» **PROBLEM STATEMENT**
Exactly the lines from the one containing "R4: 22k (U1/RB1, VA) -> 1.2k (U1/RB1, VA)" to the final line below should be output, and no others.

[Stored entries]
%%
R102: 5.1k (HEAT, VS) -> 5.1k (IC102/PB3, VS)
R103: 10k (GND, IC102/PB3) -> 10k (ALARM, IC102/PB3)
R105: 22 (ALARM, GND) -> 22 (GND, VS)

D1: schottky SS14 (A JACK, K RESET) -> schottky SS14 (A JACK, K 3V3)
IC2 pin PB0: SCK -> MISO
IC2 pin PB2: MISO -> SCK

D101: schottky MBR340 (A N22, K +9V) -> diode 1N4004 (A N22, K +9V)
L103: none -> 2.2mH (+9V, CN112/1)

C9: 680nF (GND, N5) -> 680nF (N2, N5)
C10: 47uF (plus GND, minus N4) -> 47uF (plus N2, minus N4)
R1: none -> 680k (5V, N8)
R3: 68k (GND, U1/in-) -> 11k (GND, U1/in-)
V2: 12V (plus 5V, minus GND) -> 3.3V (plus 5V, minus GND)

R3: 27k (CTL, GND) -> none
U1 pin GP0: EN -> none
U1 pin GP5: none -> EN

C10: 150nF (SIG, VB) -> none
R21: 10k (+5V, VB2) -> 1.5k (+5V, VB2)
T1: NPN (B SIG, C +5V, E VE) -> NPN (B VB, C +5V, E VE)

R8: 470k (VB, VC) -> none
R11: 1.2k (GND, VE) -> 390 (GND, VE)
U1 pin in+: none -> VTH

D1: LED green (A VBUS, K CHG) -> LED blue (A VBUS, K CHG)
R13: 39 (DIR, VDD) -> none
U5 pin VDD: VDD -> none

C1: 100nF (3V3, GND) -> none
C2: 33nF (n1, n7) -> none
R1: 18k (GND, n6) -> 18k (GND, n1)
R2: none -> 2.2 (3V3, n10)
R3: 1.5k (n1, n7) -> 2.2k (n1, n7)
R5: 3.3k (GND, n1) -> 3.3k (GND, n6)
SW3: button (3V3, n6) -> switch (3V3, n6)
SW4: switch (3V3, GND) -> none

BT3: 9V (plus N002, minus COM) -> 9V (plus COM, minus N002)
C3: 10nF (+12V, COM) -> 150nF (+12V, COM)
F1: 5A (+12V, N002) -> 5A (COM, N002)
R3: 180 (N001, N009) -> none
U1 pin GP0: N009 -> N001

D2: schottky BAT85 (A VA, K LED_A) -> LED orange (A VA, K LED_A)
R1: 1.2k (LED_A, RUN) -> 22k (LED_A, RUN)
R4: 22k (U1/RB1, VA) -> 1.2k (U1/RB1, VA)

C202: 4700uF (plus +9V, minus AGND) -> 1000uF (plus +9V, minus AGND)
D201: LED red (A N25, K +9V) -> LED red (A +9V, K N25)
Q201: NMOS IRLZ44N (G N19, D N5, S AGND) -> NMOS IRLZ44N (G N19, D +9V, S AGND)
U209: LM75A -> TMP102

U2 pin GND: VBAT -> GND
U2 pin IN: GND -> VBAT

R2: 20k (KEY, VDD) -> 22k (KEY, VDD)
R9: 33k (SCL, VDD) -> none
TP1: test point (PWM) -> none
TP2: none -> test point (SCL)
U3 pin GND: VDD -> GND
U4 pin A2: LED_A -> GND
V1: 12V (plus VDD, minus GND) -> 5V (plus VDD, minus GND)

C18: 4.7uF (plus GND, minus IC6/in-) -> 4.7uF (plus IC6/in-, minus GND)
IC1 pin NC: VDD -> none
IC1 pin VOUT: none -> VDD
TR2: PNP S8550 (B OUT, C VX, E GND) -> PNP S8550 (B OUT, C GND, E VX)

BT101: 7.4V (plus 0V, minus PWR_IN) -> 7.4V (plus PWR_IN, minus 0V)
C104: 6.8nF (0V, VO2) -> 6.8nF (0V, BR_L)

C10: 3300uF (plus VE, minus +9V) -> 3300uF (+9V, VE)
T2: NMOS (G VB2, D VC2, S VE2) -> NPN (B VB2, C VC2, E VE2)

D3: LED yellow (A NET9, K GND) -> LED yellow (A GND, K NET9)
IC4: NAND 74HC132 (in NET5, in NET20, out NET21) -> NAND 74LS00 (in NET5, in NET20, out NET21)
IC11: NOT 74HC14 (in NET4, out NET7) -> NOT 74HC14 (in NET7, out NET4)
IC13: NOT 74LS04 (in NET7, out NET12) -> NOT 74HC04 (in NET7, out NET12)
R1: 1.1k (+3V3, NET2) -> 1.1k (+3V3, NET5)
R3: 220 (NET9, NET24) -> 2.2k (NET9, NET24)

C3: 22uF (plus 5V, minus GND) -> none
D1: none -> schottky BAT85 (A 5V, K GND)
%%
» **WRITTEN REPLY**
R4: 22k (U1/RB1, VA) -> 1.2k (U1/RB1, VA)

C202: 4700uF (plus +9V, minus AGND) -> 1000uF (plus +9V, minus AGND)
D201: LED red (A N25, K +9V) -> LED red (A +9V, K N25)
Q201: NMOS IRLZ44N (G N19, D N5, S AGND) -> NMOS IRLZ44N (G N19, D +9V, S AGND)
U209: LM75A -> TMP102

U2 pin GND: VBAT -> GND
U2 pin IN: GND -> VBAT

R2: 20k (KEY, VDD) -> 22k (KEY, VDD)
R9: 33k (SCL, VDD) -> none
TP1: test point (PWM) -> none
TP2: none -> test point (SCL)
U3 pin GND: VDD -> GND
U4 pin A2: LED_A -> GND
V1: 12V (plus VDD, minus GND) -> 5V (plus VDD, minus GND)

C18: 4.7uF (plus GND, minus IC6/in-) -> 4.7uF (plus IC6/in-, minus GND)
IC1 pin NC: VDD -> none
IC1 pin VOUT: none -> VDD
TR2: PNP S8550 (B OUT, C VX, E GND) -> PNP S8550 (B OUT, C GND, E VX)

BT101: 7.4V (plus 0V, minus PWR_IN) -> 7.4V (plus PWR_IN, minus 0V)
C104: 6.8nF (0V, VO2) -> 6.8nF (0V, BR_L)

C10: 3300uF (plus VE, minus +9V) -> 3300uF (+9V, VE)
T2: NMOS (G VB2, D VC2, S VE2) -> NPN (B VB2, C VC2, E VE2)

D3: LED yellow (A NET9, K GND) -> LED yellow (A GND, K NET9)
IC4: NAND 74HC132 (in NET5, in NET20, out NET21) -> NAND 74LS00 (in NET5, in NET20, out NET21)
IC11: NOT 74HC14 (in NET4, out NET7) -> NOT 74HC14 (in NET7, out NET4)
IC13: NOT 74LS04 (in NET7, out NET12) -> NOT 74HC04 (in NET7, out NET12)
R1: 1.1k (+3V3, NET2) -> 1.1k (+3V3, NET5)
R3: 220 (NET9, NET24) -> 2.2k (NET9, NET24)

C3: 22uF (plus 5V, minus GND) -> none
D1: none -> schottky BAT85 (A 5V, K GND)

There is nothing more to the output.